*Problem statement:*
All lines of the material below that include the string "relocated" are to be copied.

*Material provided:*
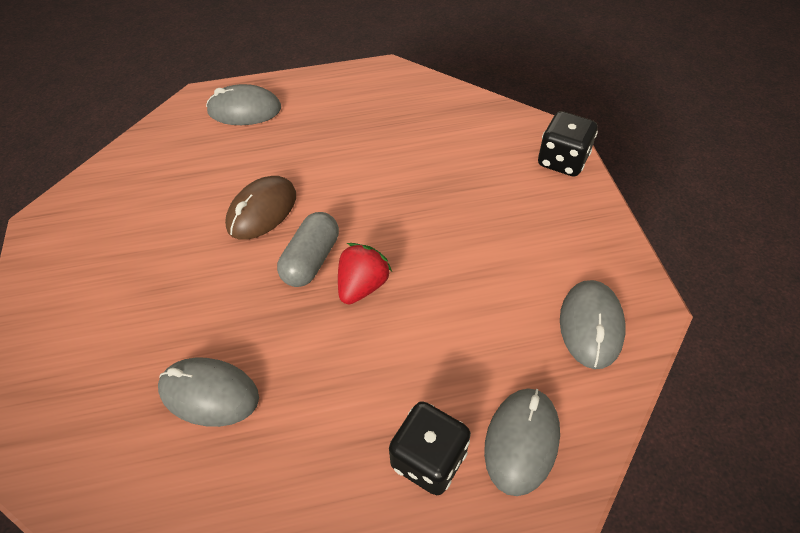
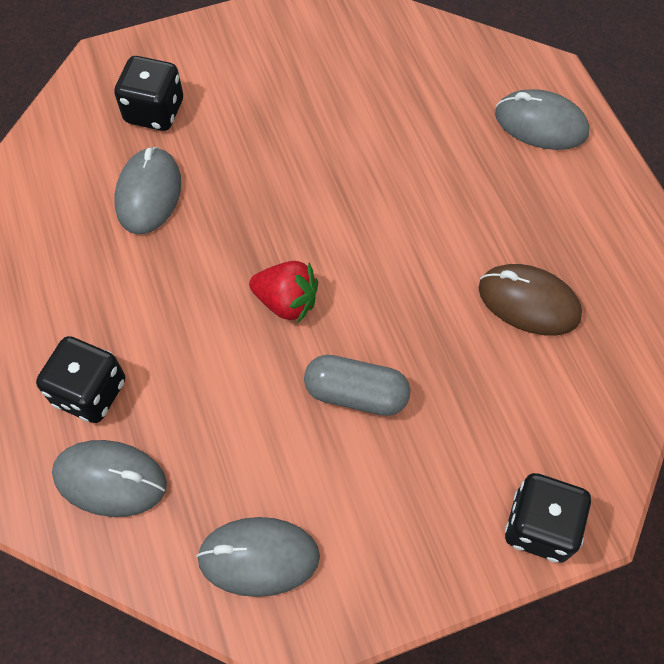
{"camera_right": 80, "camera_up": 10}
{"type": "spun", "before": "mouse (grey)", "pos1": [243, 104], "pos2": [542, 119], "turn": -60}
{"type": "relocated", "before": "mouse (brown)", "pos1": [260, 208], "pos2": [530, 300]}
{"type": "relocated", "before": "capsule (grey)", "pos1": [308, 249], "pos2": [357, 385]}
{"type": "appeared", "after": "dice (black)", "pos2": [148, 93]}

*Answer area:*
{"type": "relocated", "before": "mouse (brown)", "pos1": [260, 208], "pos2": [530, 300]}
{"type": "relocated", "before": "capsule (grey)", "pos1": [308, 249], "pos2": [357, 385]}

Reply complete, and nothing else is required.